## Your instructions
Each record needs to be retyped exactly, though its pictures should not appear.

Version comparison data
=== Section Start ===

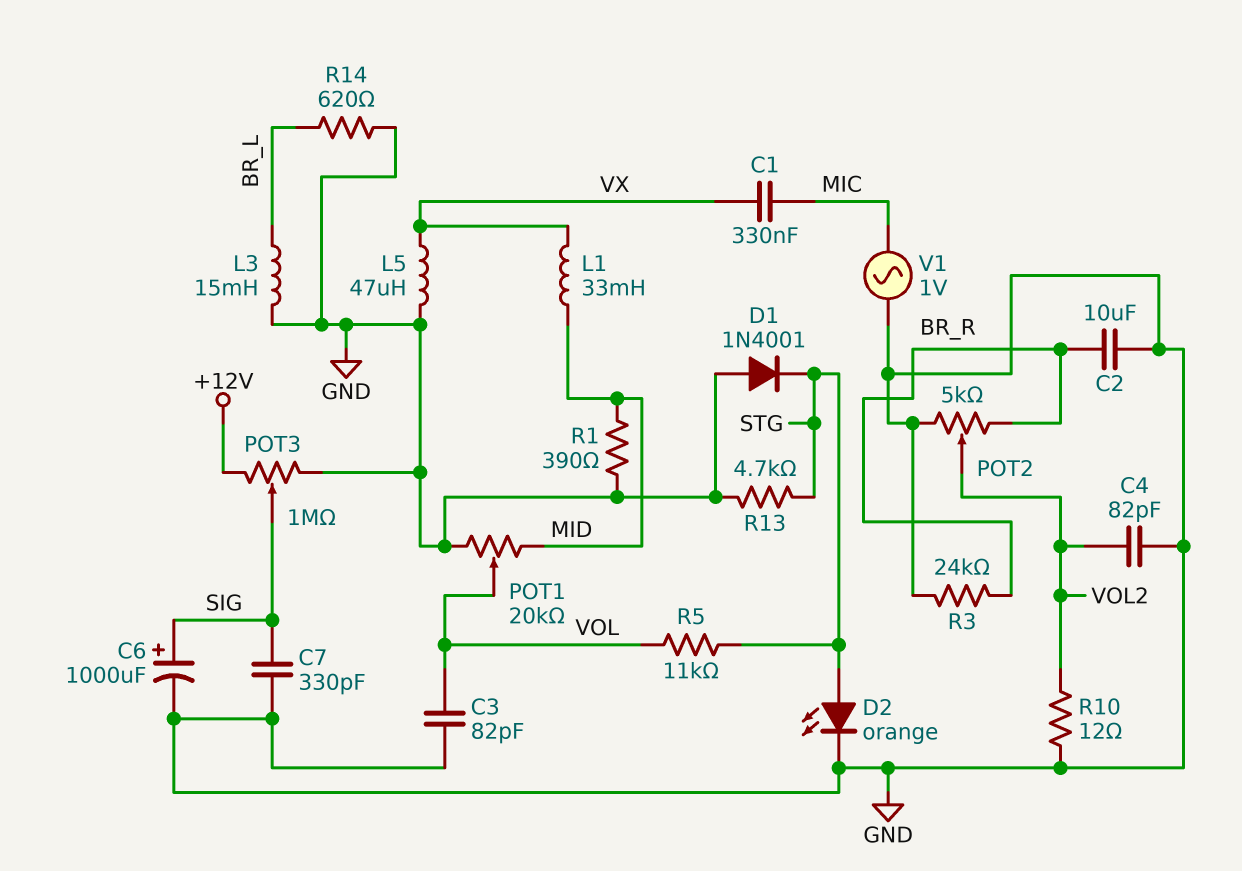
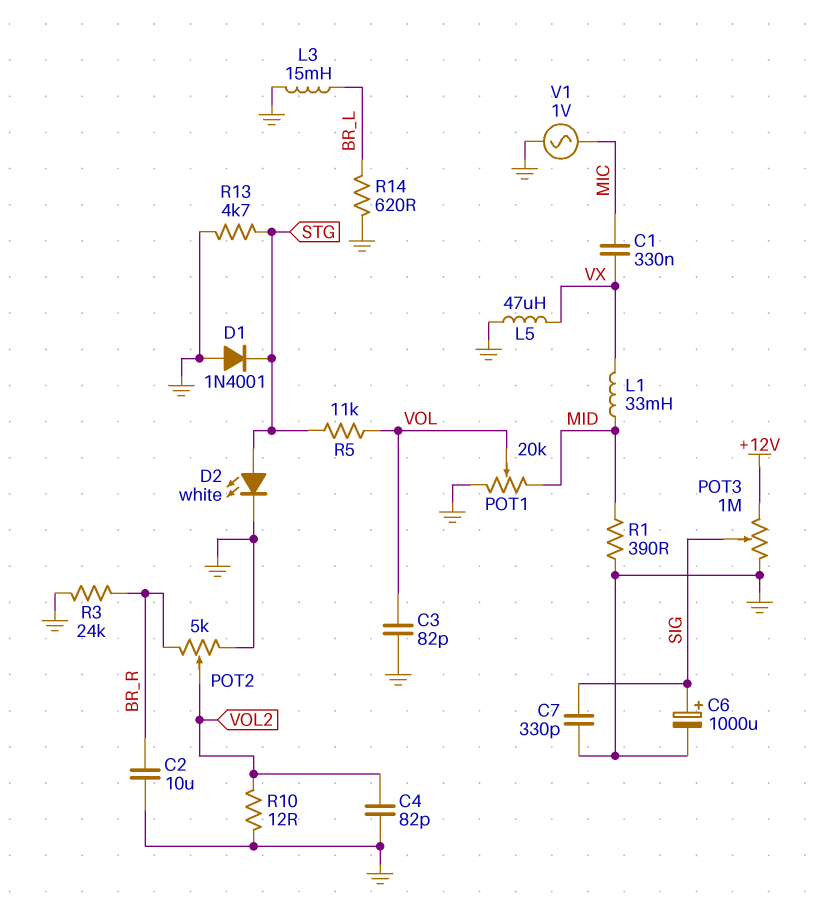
D2: LED orange (A STG, K GND) -> LED white (A STG, K GND)

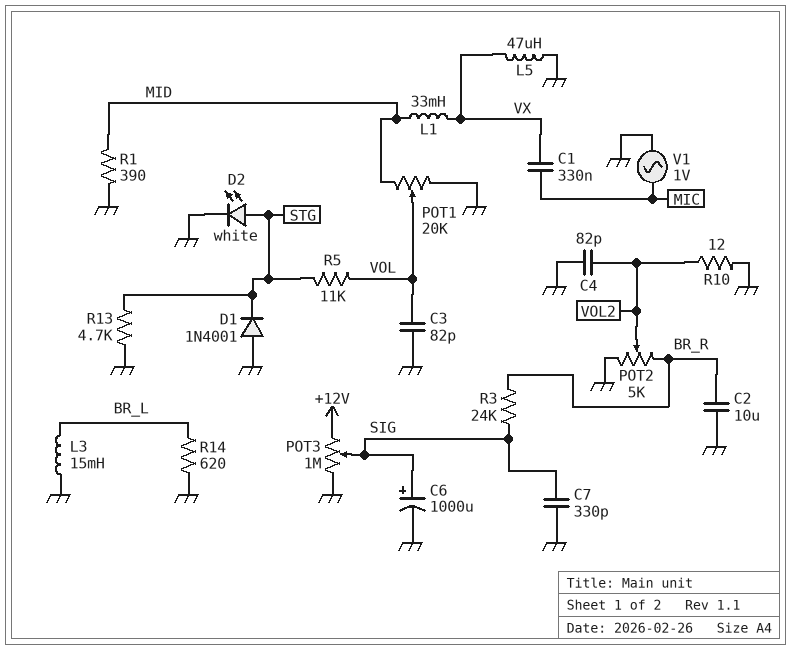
R3: 24k (BR_R, GND) -> 24k (BR_R, SIG)

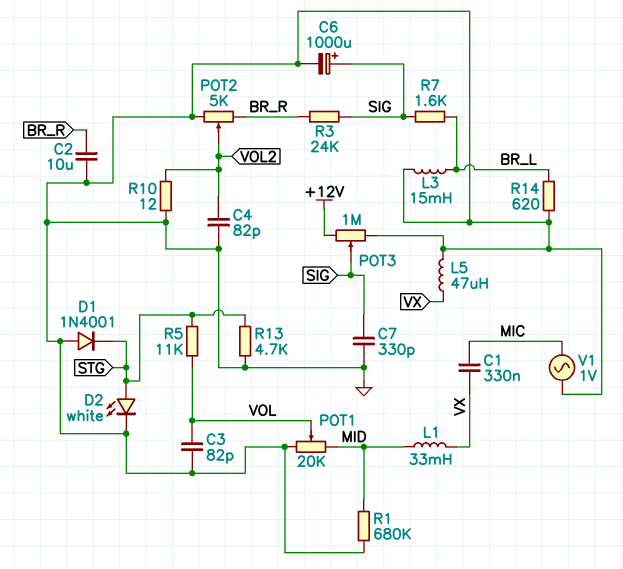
R1: 390 (GND, MID) -> 680k (GND, MID)
R7: none -> 1.6k (BR_L, SIG)

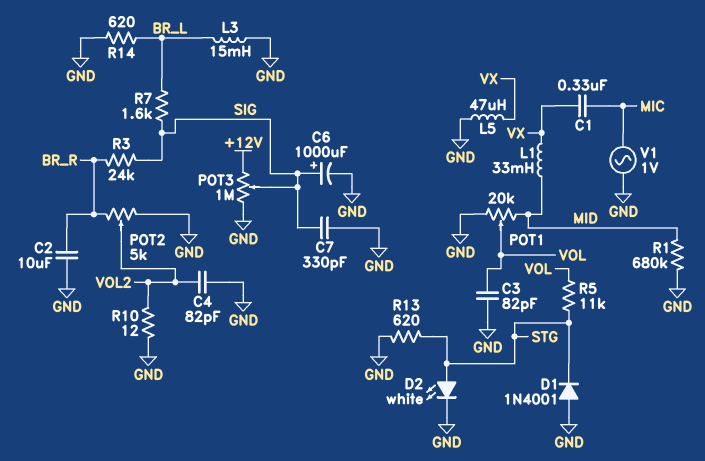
R13: 4.7k (GND, STG) -> 620 (GND, STG)

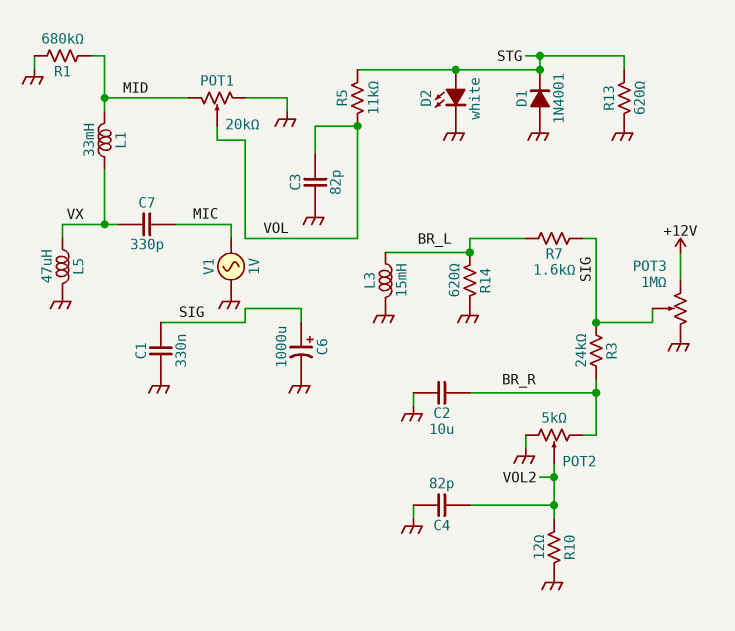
C1: 330nF (MIC, VX) -> 330nF (GND, SIG)
C7: 330pF (GND, SIG) -> 330pF (MIC, VX)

=== Section End ===

## Solved exercise
D2: LED orange (A STG, K GND) -> LED white (A STG, K GND)

R3: 24k (BR_R, GND) -> 24k (BR_R, SIG)

R1: 390 (GND, MID) -> 680k (GND, MID)
R7: none -> 1.6k (BR_L, SIG)

R13: 4.7k (GND, STG) -> 620 (GND, STG)

C1: 330nF (MIC, VX) -> 330nF (GND, SIG)
C7: 330pF (GND, SIG) -> 330pF (MIC, VX)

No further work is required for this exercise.